EXERCISE OBJECTIVE: Go through the data below and copy each line where the word "orange" occurs.

INPUT DATA:
···
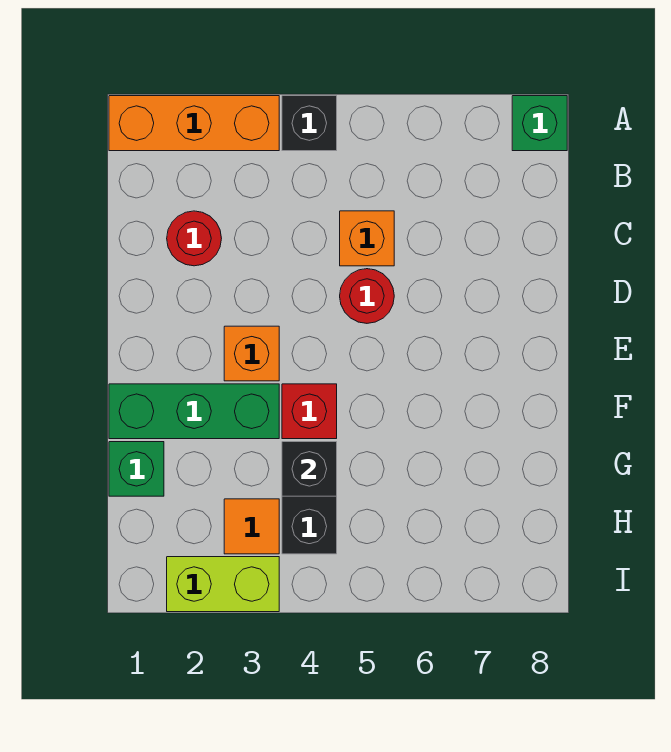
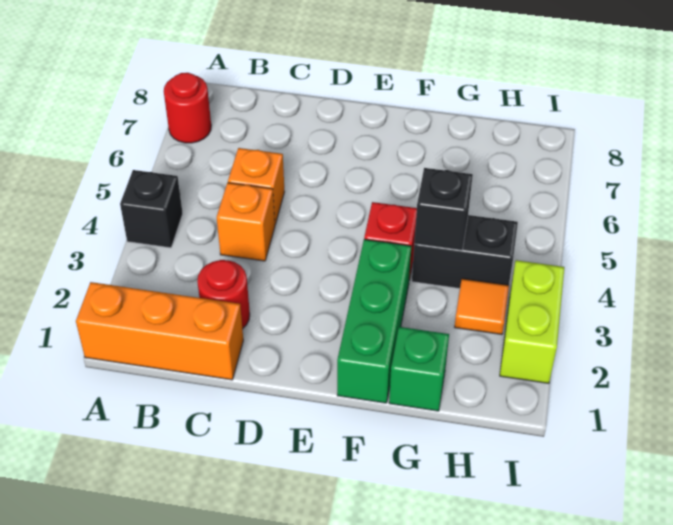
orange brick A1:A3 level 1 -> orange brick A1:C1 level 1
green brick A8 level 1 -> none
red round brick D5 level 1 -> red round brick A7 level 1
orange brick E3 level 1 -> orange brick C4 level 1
···
RESPONSE AREA:
orange brick A1:A3 level 1 -> orange brick A1:C1 level 1
orange brick E3 level 1 -> orange brick C4 level 1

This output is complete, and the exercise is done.